• _ASSIGNMENT_
Give back an exact copy of the lines in the records below, from the line that has "brown pear: 7 -> 4" through the line that has "grey cactus: 1 -> 2", and nothing besides.

[Stored data entries]
Content starts

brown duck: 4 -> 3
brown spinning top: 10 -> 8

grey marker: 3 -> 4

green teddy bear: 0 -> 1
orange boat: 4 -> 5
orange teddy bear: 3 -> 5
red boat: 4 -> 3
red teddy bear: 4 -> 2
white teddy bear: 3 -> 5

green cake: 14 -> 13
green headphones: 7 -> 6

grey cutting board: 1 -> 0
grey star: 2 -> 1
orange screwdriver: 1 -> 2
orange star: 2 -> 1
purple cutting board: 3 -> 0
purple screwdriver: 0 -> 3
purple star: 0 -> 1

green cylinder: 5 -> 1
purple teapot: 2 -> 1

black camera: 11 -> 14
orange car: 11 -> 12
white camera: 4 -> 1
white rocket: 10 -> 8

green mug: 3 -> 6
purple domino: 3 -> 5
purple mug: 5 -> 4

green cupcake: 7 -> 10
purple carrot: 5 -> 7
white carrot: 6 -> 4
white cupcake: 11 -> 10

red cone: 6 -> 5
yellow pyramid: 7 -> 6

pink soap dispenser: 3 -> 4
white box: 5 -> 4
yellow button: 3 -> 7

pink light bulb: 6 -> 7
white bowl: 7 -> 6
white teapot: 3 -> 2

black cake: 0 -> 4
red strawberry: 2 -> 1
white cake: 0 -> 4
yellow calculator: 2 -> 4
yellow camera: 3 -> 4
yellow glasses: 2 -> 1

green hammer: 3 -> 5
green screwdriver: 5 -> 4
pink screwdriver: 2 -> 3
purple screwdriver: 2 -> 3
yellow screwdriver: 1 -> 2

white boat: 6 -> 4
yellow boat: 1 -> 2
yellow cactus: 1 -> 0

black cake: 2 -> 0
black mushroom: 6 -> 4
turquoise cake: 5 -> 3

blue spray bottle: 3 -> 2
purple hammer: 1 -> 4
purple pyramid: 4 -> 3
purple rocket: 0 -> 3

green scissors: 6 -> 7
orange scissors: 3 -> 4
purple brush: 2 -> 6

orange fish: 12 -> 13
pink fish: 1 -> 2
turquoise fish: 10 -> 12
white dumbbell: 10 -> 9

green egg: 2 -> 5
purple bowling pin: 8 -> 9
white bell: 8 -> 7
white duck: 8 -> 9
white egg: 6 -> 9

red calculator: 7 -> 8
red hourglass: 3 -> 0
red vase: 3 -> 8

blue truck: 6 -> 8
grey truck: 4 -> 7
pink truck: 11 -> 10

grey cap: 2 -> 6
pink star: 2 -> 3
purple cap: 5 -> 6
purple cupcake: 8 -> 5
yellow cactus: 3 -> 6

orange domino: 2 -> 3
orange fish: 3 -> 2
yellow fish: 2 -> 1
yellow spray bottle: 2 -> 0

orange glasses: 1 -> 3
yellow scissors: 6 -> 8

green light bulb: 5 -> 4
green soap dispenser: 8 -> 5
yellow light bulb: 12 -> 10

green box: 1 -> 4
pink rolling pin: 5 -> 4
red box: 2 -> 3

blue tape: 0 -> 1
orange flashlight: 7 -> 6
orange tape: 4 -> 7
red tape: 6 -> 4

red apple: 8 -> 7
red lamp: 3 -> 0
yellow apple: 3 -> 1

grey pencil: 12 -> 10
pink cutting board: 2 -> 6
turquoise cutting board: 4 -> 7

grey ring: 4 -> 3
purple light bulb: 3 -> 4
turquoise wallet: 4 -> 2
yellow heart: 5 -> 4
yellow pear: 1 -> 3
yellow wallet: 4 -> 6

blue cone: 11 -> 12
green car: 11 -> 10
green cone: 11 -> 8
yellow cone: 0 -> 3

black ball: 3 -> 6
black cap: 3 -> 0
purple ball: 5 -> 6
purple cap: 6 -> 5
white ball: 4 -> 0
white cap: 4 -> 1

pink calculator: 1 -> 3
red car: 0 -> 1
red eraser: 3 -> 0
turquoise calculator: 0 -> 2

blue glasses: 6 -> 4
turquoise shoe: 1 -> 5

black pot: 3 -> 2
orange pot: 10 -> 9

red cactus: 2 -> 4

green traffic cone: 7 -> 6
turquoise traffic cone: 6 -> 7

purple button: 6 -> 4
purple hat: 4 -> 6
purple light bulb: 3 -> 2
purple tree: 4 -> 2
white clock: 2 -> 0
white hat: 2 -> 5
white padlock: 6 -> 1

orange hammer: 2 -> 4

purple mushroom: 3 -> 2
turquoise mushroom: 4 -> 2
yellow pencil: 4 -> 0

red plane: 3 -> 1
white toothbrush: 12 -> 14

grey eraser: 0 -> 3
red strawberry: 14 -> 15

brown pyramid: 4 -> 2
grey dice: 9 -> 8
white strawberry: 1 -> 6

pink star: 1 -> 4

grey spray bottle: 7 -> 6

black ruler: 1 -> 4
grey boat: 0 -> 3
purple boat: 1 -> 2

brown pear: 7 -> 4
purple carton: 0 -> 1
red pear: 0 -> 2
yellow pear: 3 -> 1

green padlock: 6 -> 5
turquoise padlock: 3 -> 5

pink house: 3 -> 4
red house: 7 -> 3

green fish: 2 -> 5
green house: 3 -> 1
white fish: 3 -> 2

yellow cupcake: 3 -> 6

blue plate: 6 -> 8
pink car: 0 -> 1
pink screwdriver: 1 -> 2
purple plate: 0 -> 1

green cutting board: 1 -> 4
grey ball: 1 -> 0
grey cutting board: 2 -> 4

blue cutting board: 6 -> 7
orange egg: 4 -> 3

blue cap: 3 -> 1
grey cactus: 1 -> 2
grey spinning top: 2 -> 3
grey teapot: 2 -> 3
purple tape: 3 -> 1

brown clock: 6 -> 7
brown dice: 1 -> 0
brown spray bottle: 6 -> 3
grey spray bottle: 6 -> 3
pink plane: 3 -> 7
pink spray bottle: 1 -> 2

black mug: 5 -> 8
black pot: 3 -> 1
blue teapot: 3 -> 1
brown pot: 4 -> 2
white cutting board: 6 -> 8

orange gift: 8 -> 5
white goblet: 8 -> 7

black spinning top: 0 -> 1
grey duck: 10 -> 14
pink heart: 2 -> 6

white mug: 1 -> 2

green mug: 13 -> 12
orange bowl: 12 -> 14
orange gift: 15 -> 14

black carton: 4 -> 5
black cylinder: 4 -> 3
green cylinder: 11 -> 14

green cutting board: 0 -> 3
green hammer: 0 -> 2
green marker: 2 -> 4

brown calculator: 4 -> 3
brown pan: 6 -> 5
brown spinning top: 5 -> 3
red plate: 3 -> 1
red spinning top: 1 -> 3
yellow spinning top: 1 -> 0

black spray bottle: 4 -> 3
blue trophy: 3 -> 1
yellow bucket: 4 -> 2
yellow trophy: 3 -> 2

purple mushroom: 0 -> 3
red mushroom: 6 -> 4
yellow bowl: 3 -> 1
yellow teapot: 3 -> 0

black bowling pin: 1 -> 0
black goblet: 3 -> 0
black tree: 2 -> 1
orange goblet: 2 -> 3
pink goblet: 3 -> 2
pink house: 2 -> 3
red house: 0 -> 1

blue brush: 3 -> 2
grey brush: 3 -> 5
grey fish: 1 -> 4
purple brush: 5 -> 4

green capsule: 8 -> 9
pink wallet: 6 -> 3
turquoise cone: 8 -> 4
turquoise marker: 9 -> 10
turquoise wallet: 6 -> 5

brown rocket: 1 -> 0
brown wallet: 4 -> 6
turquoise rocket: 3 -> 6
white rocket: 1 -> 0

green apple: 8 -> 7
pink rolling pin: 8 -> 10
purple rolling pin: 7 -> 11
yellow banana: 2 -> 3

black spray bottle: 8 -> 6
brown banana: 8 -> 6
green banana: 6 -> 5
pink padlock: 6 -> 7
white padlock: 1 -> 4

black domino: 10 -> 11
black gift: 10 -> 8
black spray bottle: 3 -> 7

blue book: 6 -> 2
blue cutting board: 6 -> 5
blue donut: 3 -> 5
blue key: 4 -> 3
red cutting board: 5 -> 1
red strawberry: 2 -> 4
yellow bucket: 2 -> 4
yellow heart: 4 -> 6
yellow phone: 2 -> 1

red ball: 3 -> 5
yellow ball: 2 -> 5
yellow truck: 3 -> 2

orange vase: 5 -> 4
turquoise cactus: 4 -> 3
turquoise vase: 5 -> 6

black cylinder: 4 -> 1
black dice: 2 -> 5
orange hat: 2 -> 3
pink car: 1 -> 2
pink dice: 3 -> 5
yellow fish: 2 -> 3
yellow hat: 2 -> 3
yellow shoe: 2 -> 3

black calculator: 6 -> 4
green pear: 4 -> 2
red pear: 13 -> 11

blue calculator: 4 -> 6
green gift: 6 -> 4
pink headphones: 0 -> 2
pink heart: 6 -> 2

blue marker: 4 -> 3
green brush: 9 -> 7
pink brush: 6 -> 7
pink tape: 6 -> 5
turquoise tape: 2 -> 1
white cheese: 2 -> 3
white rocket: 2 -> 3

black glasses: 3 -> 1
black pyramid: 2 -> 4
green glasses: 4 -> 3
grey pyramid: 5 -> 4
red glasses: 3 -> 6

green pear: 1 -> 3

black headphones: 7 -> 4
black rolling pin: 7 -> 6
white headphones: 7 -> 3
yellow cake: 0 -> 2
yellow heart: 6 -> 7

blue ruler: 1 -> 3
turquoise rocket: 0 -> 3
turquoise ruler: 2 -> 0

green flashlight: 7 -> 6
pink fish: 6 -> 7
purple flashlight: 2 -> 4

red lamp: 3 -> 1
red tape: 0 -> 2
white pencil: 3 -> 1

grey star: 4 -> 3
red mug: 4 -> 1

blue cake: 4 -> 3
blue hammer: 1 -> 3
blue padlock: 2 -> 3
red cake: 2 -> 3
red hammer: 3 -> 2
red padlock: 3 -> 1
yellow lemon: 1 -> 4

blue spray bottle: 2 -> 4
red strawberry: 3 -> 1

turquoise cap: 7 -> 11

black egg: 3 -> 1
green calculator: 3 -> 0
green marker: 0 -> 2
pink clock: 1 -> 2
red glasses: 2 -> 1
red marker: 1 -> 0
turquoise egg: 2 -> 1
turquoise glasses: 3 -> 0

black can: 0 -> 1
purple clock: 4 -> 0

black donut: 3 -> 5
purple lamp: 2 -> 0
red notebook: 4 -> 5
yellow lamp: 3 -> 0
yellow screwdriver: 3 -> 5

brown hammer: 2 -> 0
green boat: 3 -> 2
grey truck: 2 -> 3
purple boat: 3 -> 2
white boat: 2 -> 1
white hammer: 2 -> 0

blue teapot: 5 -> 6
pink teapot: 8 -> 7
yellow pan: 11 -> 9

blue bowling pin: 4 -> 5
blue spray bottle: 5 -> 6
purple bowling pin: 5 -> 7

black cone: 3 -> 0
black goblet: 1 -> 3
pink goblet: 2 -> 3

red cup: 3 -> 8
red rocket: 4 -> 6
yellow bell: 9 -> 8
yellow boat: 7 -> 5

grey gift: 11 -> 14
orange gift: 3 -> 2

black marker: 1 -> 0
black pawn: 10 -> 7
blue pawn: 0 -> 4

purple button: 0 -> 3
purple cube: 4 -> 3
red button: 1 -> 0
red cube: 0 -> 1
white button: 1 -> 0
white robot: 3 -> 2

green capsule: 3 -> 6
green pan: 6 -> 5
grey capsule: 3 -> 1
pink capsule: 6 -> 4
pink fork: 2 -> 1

Content ends

• _SOLUTION_
brown pear: 7 -> 4
purple carton: 0 -> 1
red pear: 0 -> 2
yellow pear: 3 -> 1

green padlock: 6 -> 5
turquoise padlock: 3 -> 5

pink house: 3 -> 4
red house: 7 -> 3

green fish: 2 -> 5
green house: 3 -> 1
white fish: 3 -> 2

yellow cupcake: 3 -> 6

blue plate: 6 -> 8
pink car: 0 -> 1
pink screwdriver: 1 -> 2
purple plate: 0 -> 1

green cutting board: 1 -> 4
grey ball: 1 -> 0
grey cutting board: 2 -> 4

blue cutting board: 6 -> 7
orange egg: 4 -> 3

blue cap: 3 -> 1
grey cactus: 1 -> 2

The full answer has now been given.